> WHAT YOU SHOULD DO: A faithful copy of the listing below is needed, one that contains no pictures.

> SOURCE MATERIAL:
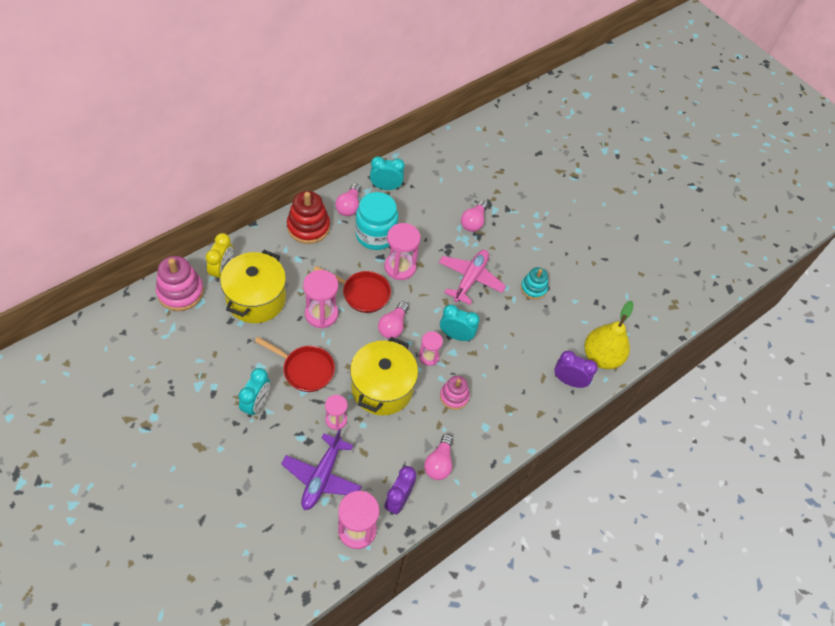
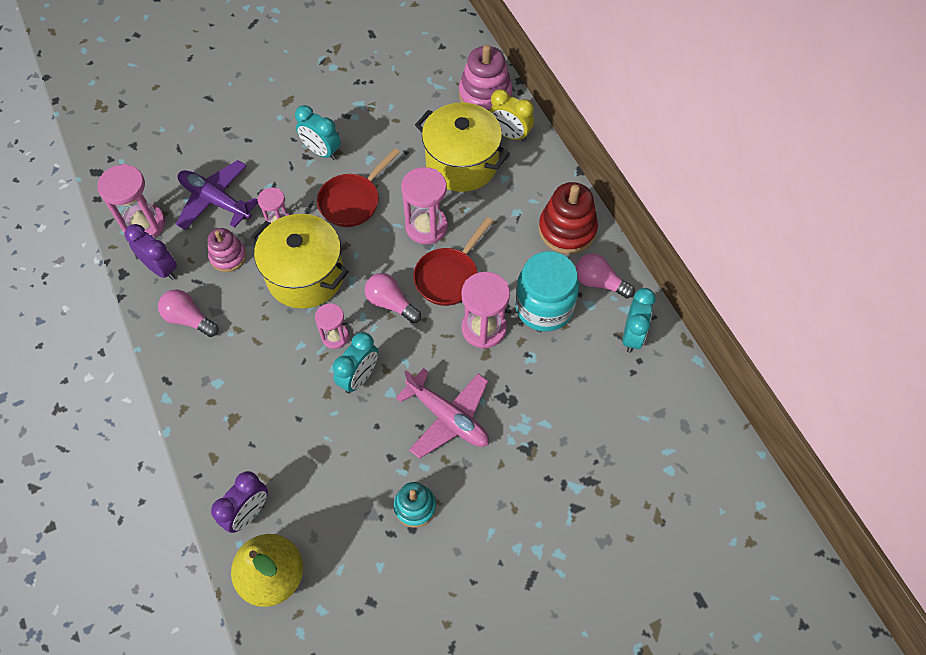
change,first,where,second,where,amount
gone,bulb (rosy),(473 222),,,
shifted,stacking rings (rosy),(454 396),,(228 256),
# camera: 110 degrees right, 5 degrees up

> ANSWER TO THIS PROBLEM:
change,first,where,second,where,amount
gone,bulb (rosy),(473 222),,,
shifted,stacking rings (rosy),(454 396),,(228 256),
# camera: 110 degrees right, 5 degrees up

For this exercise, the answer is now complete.